• _What you should do_: From the line that contains "white brick A7" through the line that contains "brown brick B4:B5", output every line of the listing below exactly and leave out all the rest.

• _Data provided_:
==================================================

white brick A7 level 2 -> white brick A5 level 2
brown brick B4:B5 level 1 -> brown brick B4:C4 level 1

==================================================

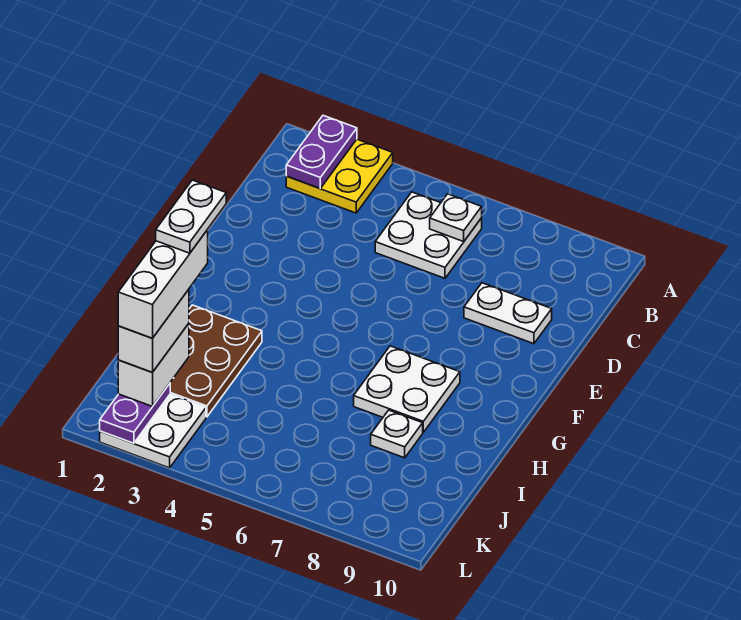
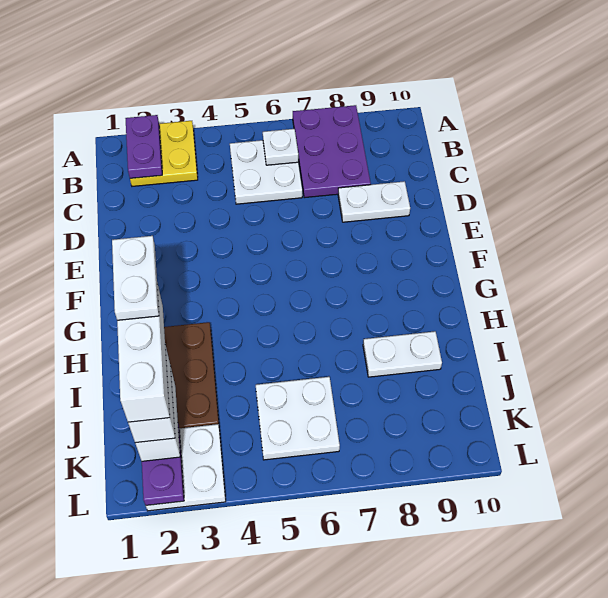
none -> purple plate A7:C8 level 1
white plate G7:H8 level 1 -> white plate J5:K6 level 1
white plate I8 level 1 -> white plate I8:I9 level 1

==================================================

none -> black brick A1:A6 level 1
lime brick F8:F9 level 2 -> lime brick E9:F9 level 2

==================================================

• _Solution to this task_:
white brick A7 level 2 -> white brick A5 level 2
brown brick B4:B5 level 1 -> brown brick B4:C4 level 1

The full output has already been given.